## DIRECTIONS FOR THIS TASK
Retype each entry exactly. Skip any pictures.

BEGIN RECORDS

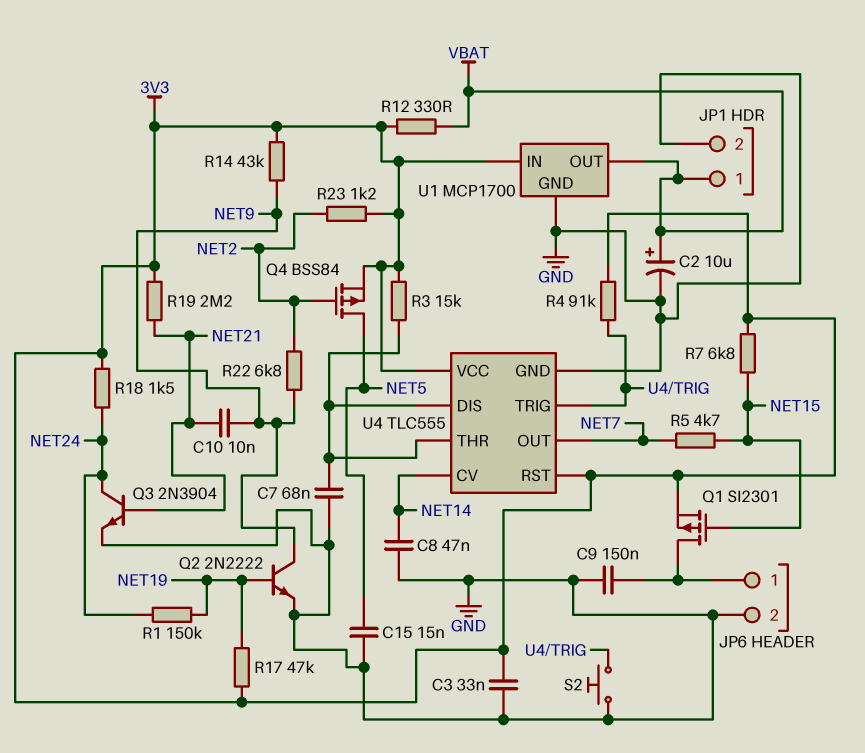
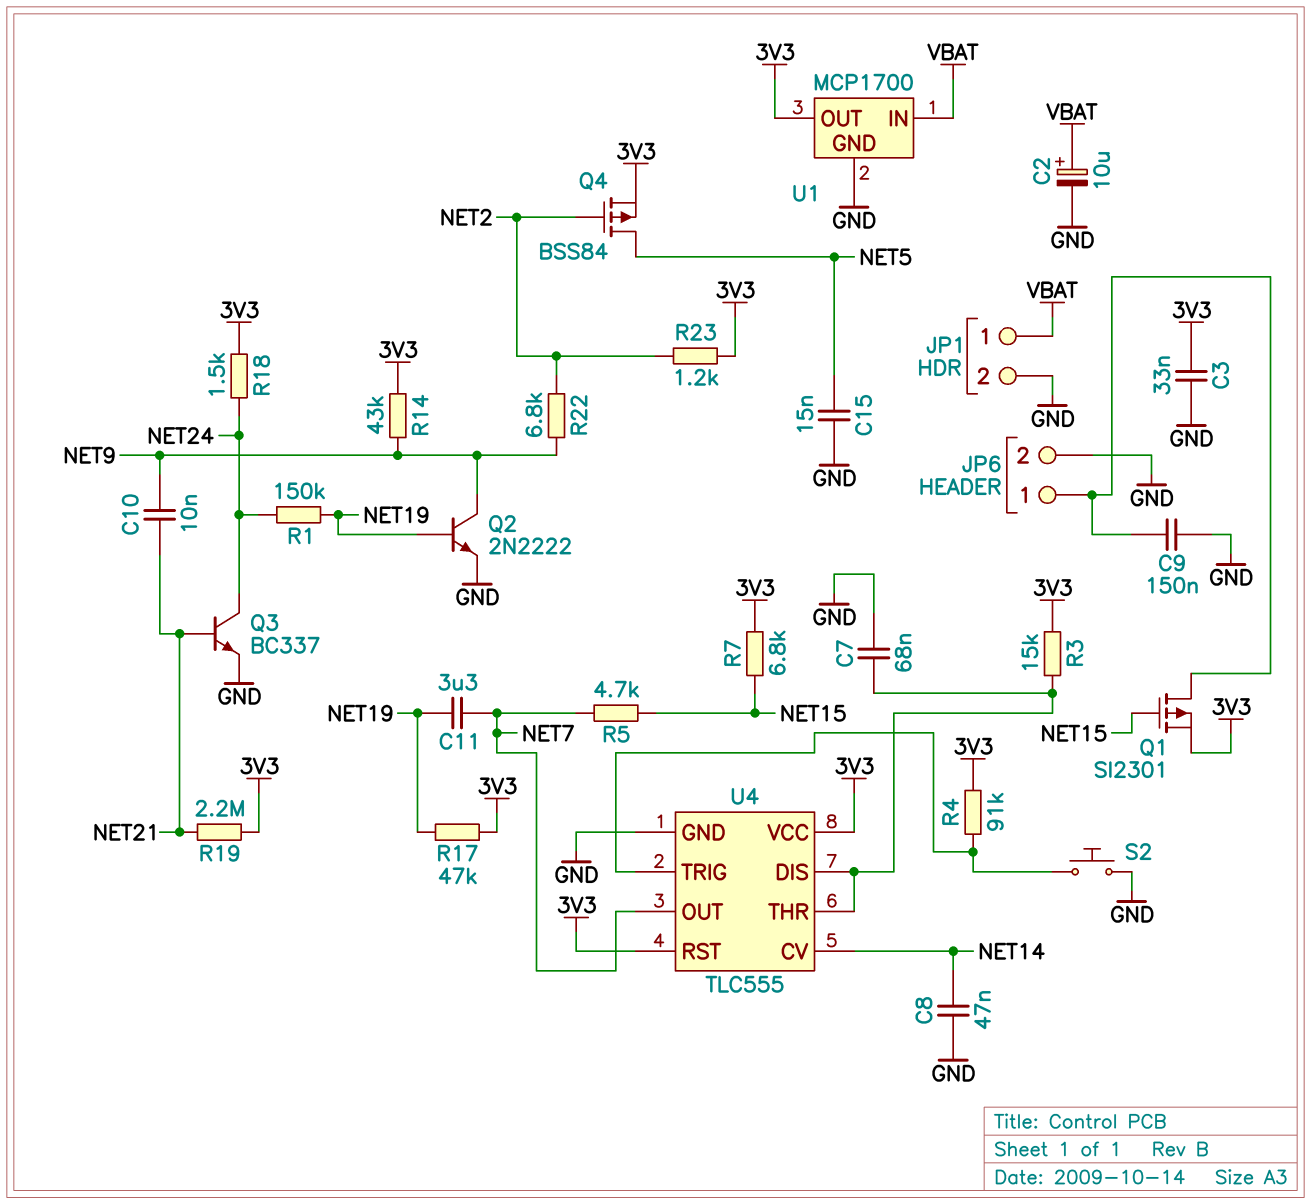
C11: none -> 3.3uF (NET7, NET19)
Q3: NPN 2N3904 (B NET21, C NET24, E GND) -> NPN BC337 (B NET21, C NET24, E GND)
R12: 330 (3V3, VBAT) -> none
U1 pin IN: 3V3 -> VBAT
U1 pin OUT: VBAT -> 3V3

END RECORDS

## ANSWER TO THE PROBLEM
C11: none -> 3.3uF (NET7, NET19)
Q3: NPN 2N3904 (B NET21, C NET24, E GND) -> NPN BC337 (B NET21, C NET24, E GND)
R12: 330 (3V3, VBAT) -> none
U1 pin IN: 3V3 -> VBAT
U1 pin OUT: VBAT -> 3V3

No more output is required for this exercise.